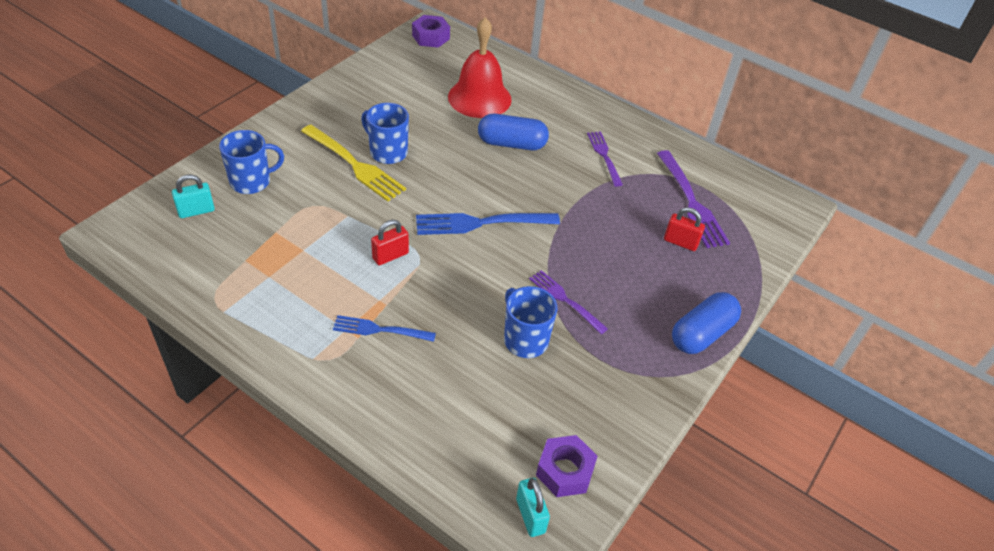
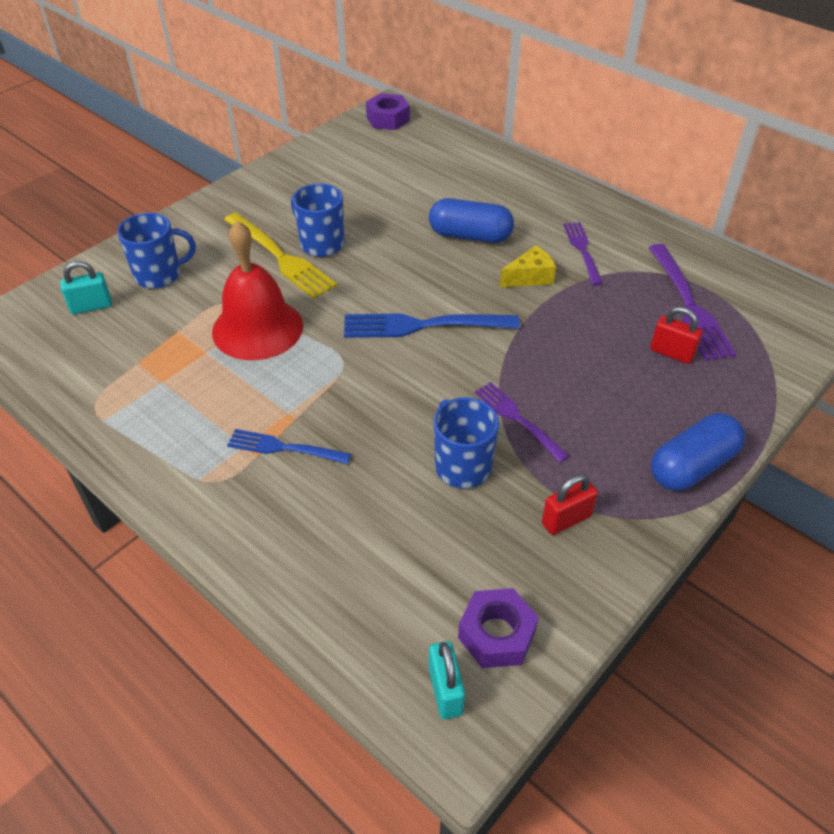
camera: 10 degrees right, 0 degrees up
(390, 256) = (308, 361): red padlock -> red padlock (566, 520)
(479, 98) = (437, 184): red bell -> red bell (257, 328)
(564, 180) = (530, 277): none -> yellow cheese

--

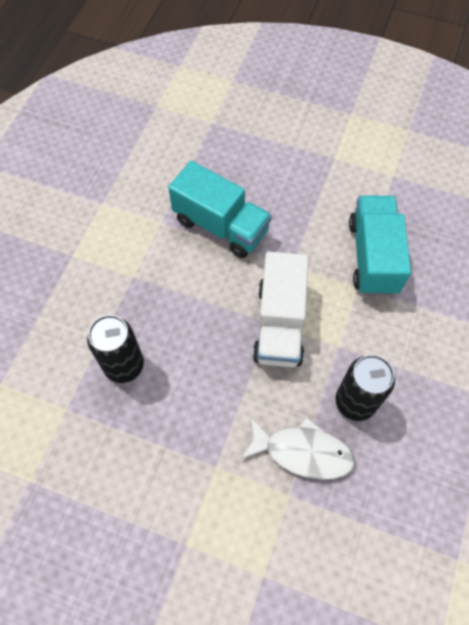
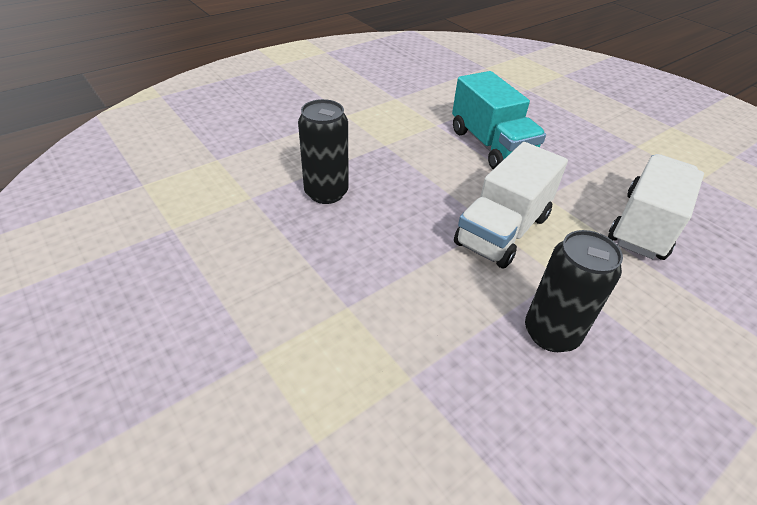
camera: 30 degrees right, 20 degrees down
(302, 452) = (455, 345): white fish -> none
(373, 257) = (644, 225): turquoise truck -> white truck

==

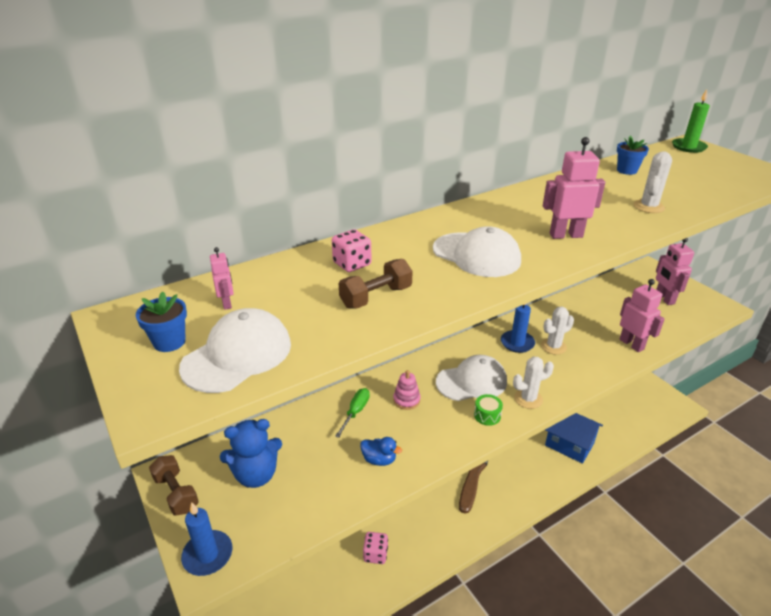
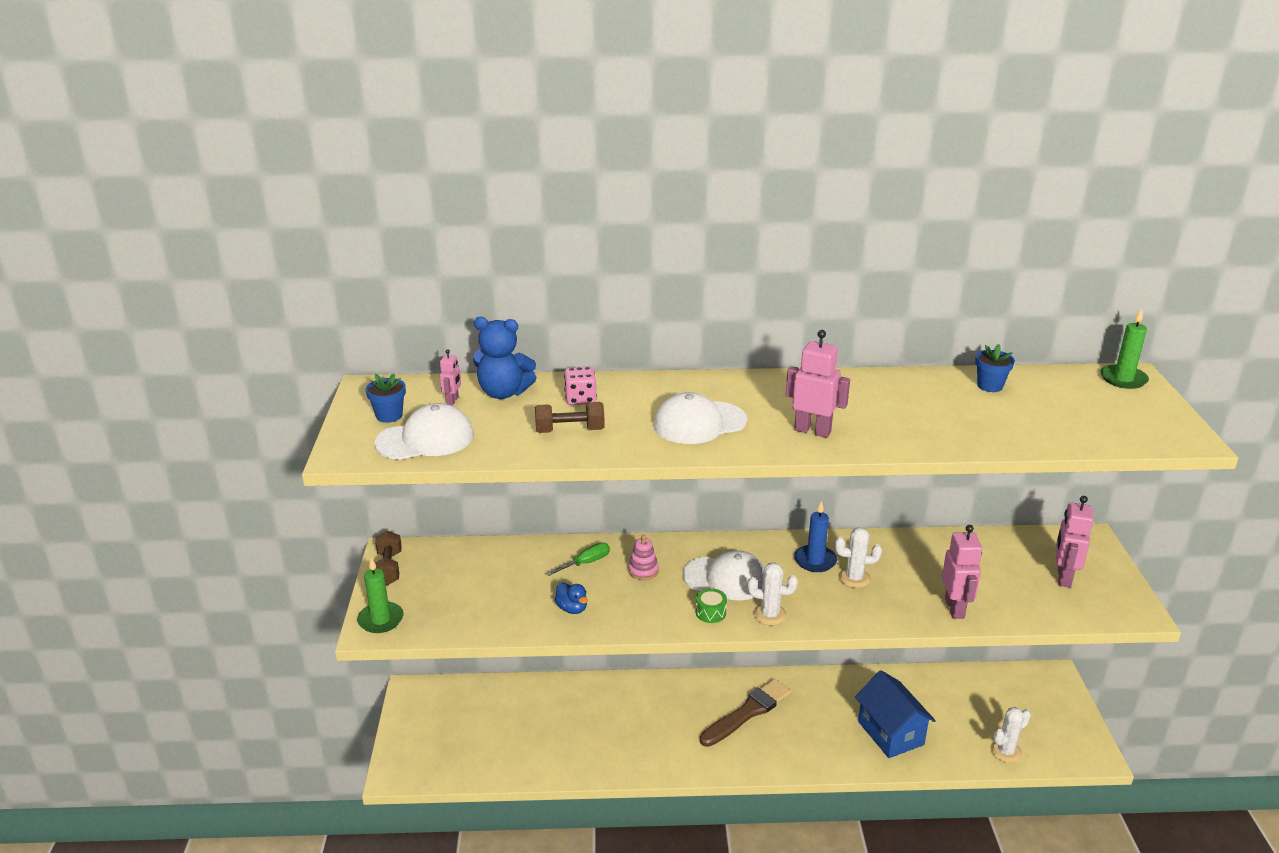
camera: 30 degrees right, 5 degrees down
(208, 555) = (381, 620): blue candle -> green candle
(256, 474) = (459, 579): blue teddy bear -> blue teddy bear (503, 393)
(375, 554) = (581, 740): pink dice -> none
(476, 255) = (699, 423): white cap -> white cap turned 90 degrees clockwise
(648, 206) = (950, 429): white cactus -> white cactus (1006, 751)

• _Work order_
Repeat, character for character, the lines of the material above from the line with "camera: 30 degrees right, 5 degrees down" through the line with "(648, 206) = (950, 429): white".

• _Result_
camera: 30 degrees right, 5 degrees down
(208, 555) = (381, 620): blue candle -> green candle
(256, 474) = (459, 579): blue teddy bear -> blue teddy bear (503, 393)
(375, 554) = (581, 740): pink dice -> none
(476, 255) = (699, 423): white cap -> white cap turned 90 degrees clockwise
(648, 206) = (950, 429): white cactus -> white cactus (1006, 751)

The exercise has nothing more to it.